Scene edit records:
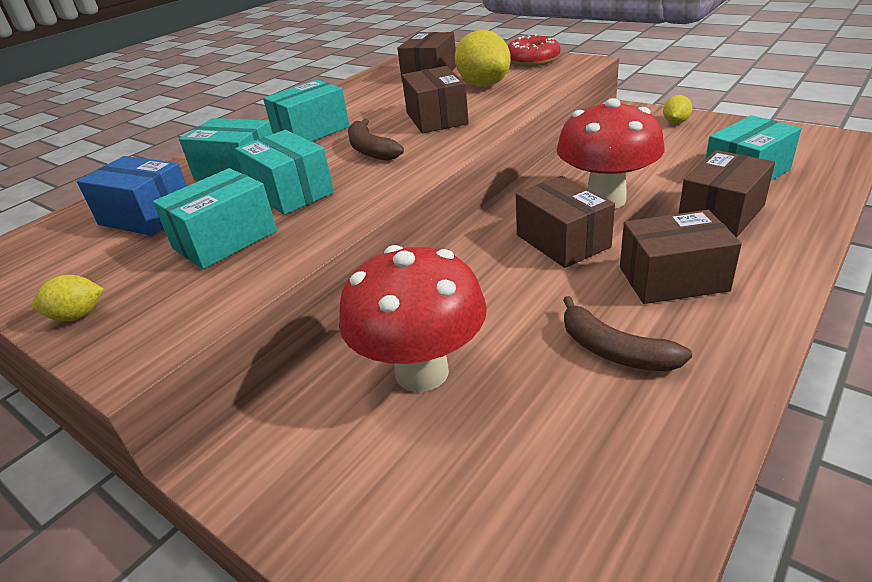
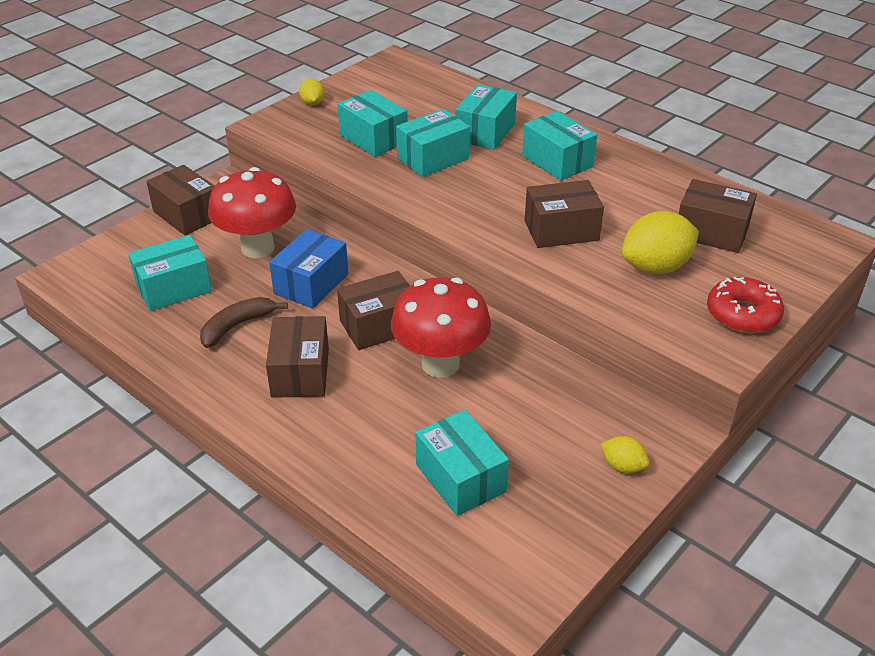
camera: 90 degrees right, 5 degrees up
(147, 216) = (424, 105): blue box -> blue box (311, 284)
(370, 150) = (498, 193): brown banana -> none
(551, 451) = (173, 288): none -> turquoise box
(721, 214) = (384, 430): brown box -> brown box (187, 215)

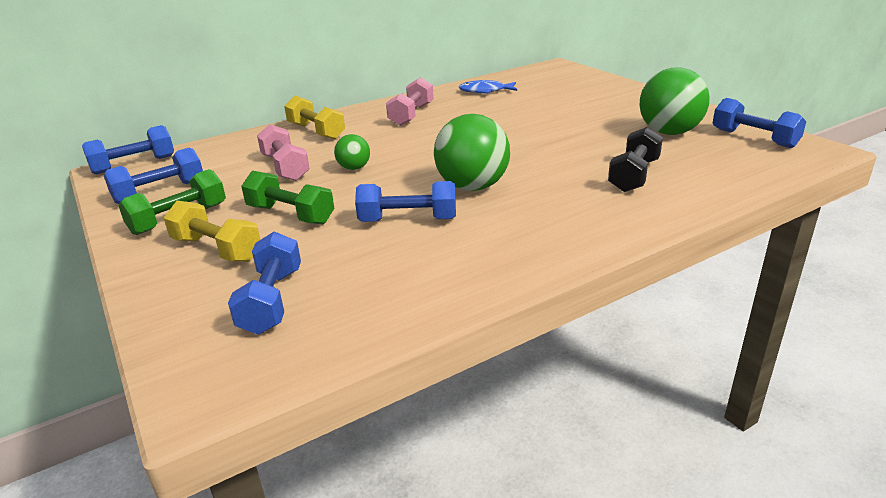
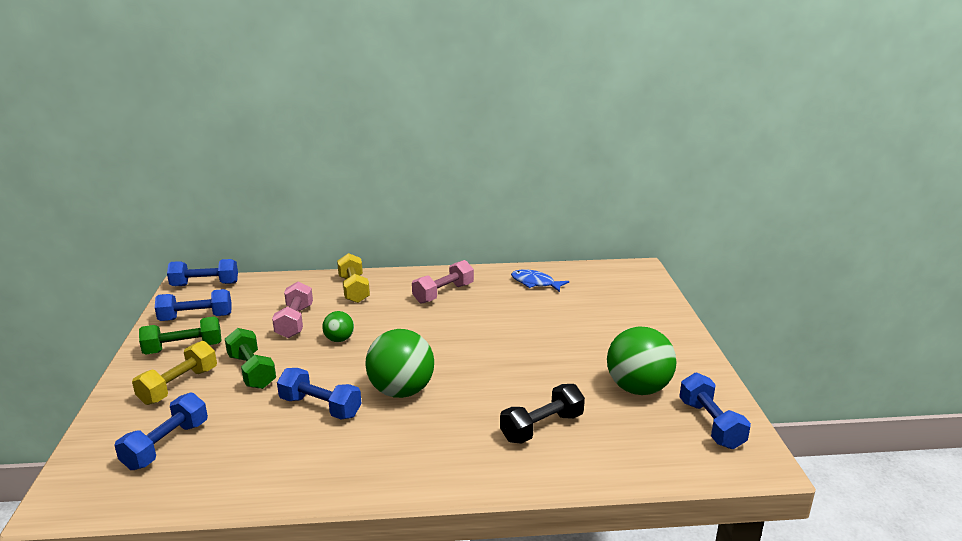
camera: 25 degrees right, 5 degrees down
(217, 249) = (179, 386): yellow dumbbell -> yellow dumbbell turned 60 degrees clockwise

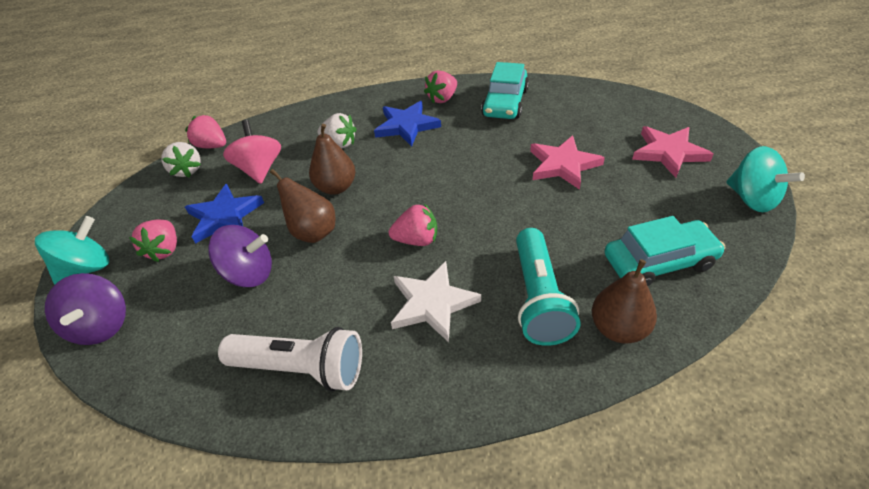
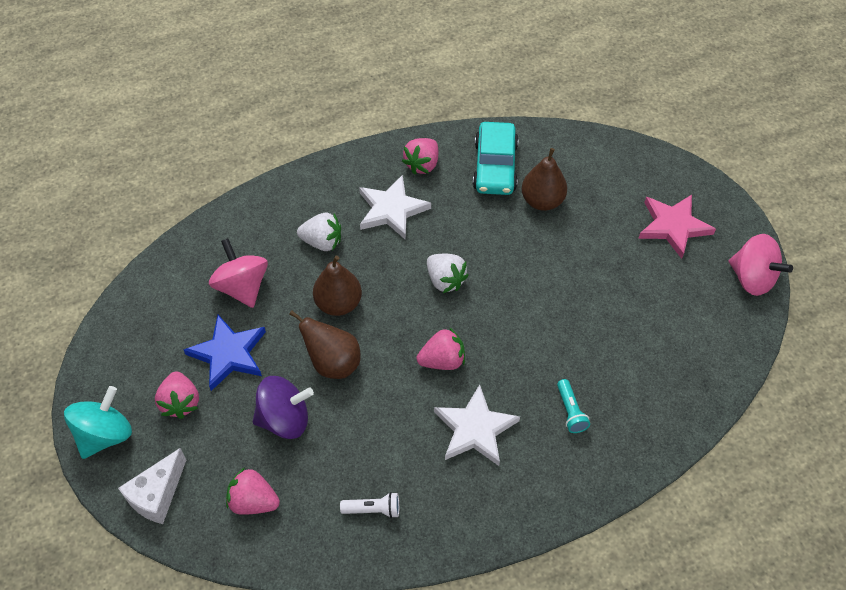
camera: 15 degrees left, 10 degrees up
(102, 325) = (157, 495): purple spinning top -> white cheese
(187, 170) = (156, 296): white strawberry -> white strawberry (445, 280)
(212, 146) = (170, 258): pink strawberry -> pink strawberry (253, 501)
(301, 368) = (373, 509): white flashlight -> white flashlight, size x0.47
(406, 126) = (391, 210): blue star -> white star
(539, 298) = (570, 411): turquoise flashlight -> turquoise flashlight, size x0.47
(563, 165) = (570, 251): pink star -> none
(618, 328) = (642, 432): brown pear -> brown pear (542, 201)
(659, 262) = (672, 359): turquoise car -> none
(752, 199) = (752, 278): turquoise spinning top -> pink spinning top

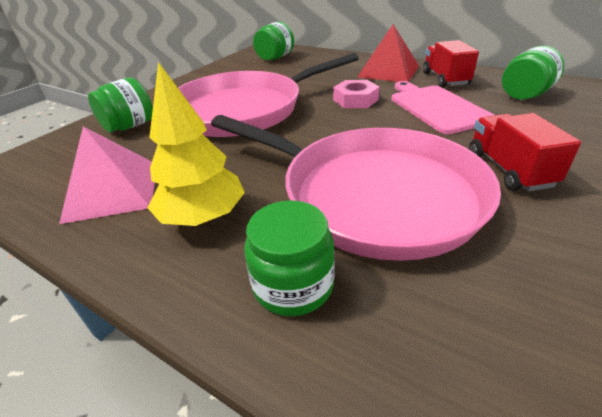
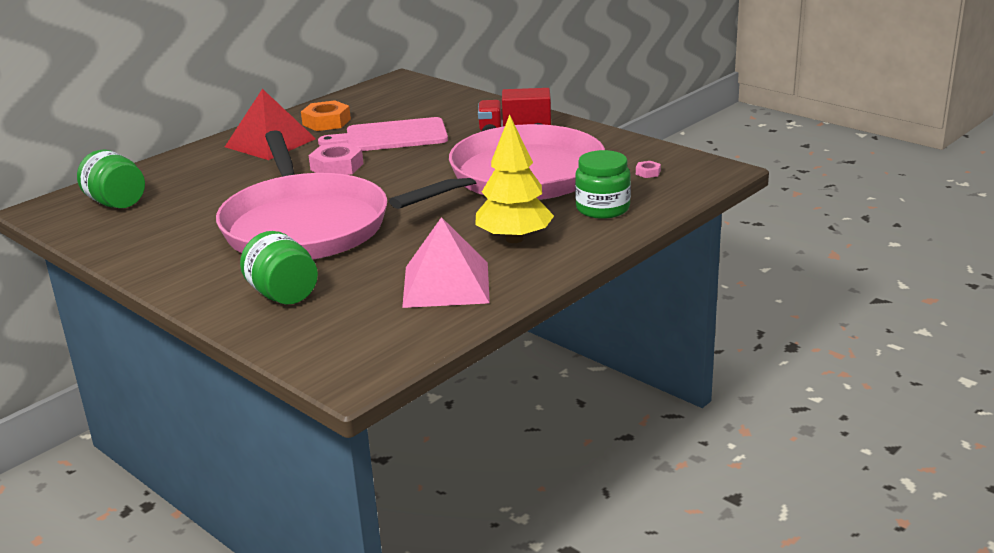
camera: 80 degrees left, 10 degrees down
(445, 79) = (326, 122): red truck -> orange nut
(453, 330) = (648, 172): none -> pink nut
(524, 95) = (399, 101): green jar -> none

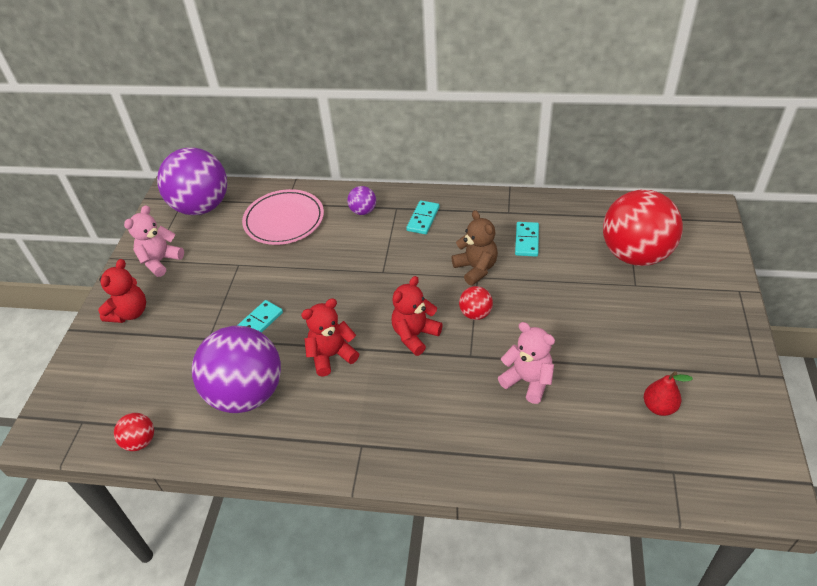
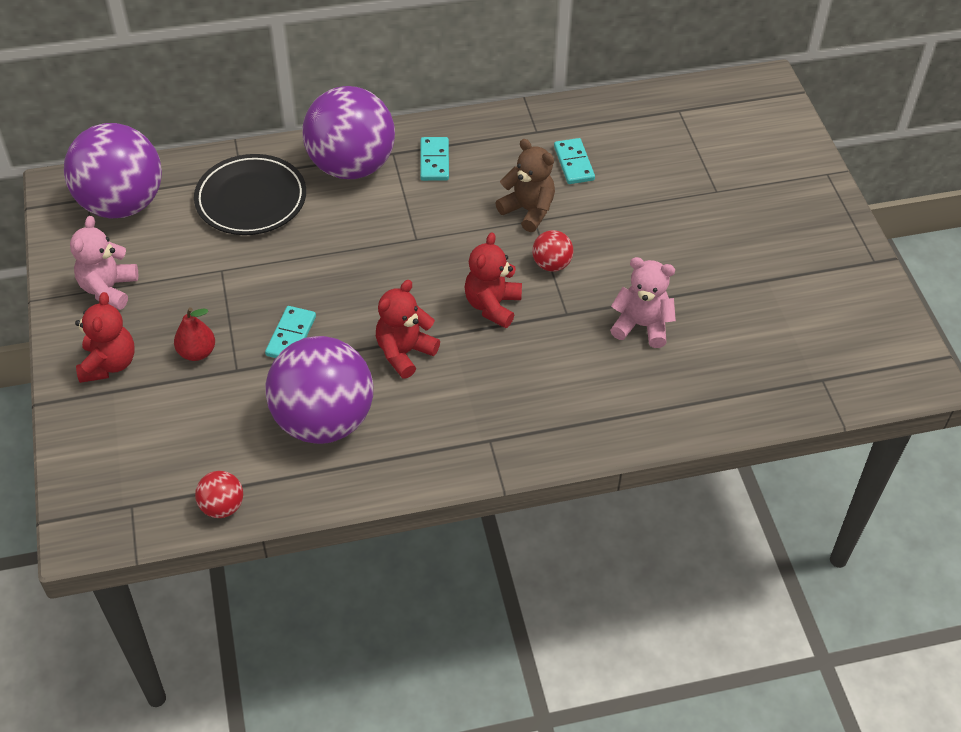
camera: 25 degrees left, 5 degrees up
(284, 220) = (251, 199): pink plate -> black plate
(363, 211) = (351, 166): purple ball -> purple ball, size x2.34
(635, 255) = (704, 155): red ball -> none
(659, 407) = (787, 319): red pear -> red pear (197, 352)

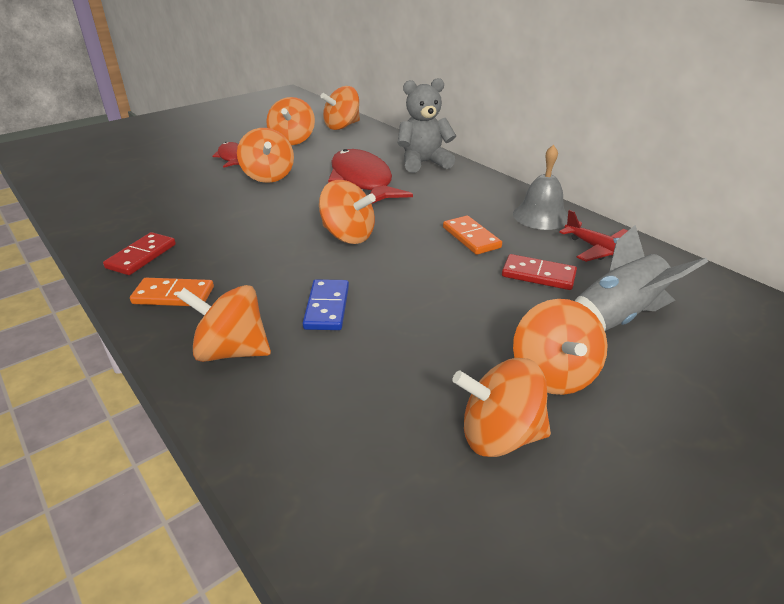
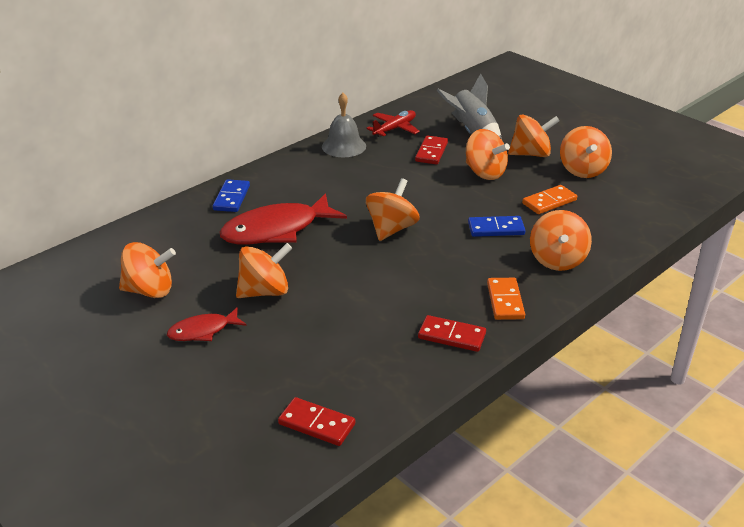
camera: 95 degrees left, 0 degrees up
(91, 193) = (317, 424): none -> red domino
(342, 126) = (103, 258): orange spinning top -> orange spinning top (484, 173)
(423, 163) = (232, 198): grey teddy bear -> blue domino
(471, 237) = (384, 175): orange domino -> orange domino (549, 202)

What is expected:
Please filter the data down to the lines containing the word "brown".

Solved exercise:
(370, 150) = (498, 193): brown banana -> none
(721, 214) = (384, 430): brown box -> brown box (187, 215)
(618, 328) = (642, 432): brown pear -> brown pear (542, 201)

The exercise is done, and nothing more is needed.